> **Exercise requirements**
After finding the line with "building: [254,82,358,176] -> none" in the entries below, retype exactly each line from there through the line with "building: [382,273,486,370] ->", including that final line.

> **Listed entries**

Segment Open

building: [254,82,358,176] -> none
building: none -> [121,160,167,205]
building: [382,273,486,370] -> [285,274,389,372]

Segment Closed
Segment Open

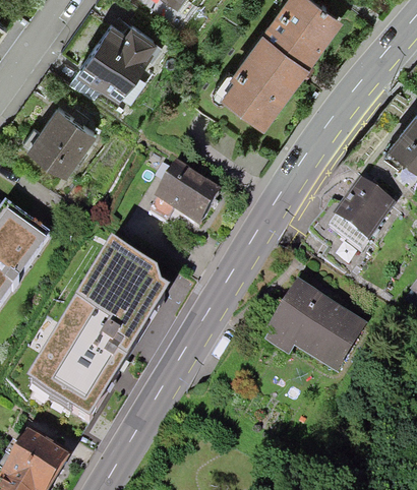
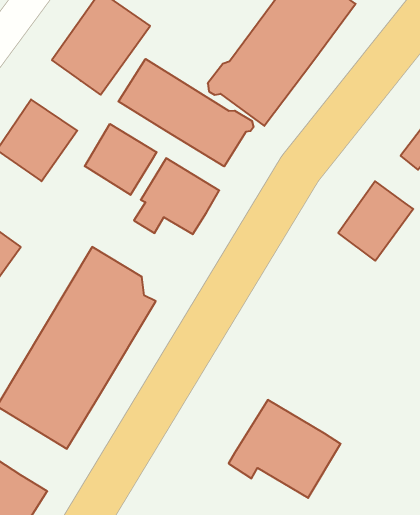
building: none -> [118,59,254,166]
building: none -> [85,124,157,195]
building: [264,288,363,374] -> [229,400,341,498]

Segment Closed
Segment Open

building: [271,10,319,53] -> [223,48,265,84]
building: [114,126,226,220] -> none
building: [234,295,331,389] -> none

Segment Closed

> **Exercise response**
building: [254,82,358,176] -> none
building: none -> [121,160,167,205]
building: [382,273,486,370] -> [285,274,389,372]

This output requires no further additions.